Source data
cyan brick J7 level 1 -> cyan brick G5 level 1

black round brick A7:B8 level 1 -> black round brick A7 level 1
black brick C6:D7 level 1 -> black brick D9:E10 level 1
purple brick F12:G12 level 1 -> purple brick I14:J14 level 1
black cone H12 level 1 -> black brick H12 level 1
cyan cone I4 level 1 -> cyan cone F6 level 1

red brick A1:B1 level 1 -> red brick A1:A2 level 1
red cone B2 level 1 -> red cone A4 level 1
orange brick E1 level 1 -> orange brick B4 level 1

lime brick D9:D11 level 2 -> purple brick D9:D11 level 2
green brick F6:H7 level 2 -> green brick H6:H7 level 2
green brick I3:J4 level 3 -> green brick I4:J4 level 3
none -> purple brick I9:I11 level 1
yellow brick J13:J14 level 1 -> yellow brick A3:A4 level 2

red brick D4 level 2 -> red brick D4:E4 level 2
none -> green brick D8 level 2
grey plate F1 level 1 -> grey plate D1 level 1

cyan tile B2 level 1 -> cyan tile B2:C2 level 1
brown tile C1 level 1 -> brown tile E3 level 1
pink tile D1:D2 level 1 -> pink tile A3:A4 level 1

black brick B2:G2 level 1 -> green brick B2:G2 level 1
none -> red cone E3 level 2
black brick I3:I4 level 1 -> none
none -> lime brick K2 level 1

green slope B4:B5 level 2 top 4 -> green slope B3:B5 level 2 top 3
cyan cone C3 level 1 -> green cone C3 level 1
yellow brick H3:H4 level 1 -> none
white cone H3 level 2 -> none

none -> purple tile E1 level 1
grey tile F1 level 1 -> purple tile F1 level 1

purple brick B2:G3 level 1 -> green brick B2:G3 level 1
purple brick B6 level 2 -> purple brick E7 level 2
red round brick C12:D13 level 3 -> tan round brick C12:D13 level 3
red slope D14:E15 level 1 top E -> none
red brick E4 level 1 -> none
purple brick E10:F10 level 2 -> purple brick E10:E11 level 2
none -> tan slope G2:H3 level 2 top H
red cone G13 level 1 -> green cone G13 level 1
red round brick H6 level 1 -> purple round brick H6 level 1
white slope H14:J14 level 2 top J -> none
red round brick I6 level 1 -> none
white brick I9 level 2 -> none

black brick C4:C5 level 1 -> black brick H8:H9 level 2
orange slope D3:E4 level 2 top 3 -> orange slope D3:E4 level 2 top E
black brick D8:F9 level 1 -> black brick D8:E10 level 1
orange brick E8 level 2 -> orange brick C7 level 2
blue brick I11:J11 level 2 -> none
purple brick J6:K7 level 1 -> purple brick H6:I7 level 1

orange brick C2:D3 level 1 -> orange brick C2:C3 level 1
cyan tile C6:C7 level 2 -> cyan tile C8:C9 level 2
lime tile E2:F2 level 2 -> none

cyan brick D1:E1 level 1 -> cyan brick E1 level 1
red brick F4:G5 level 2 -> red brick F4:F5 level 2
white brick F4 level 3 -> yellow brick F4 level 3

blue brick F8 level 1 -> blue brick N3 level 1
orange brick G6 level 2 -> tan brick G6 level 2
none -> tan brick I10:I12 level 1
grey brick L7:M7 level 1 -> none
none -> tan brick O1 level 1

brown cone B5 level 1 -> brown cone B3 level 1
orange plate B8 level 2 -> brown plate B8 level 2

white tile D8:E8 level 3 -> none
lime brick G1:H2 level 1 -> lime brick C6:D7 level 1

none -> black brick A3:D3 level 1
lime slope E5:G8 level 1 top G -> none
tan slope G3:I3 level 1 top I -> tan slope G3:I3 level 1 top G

(TASK ITEM):
Filter the records above and return every line that holds the word "orange".

(SOLUTION FOR THIS TASK):
orange brick E1 level 1 -> orange brick B4 level 1
orange slope D3:E4 level 2 top 3 -> orange slope D3:E4 level 2 top E
orange brick E8 level 2 -> orange brick C7 level 2
orange brick C2:D3 level 1 -> orange brick C2:C3 level 1
orange brick G6 level 2 -> tan brick G6 level 2
orange plate B8 level 2 -> brown plate B8 level 2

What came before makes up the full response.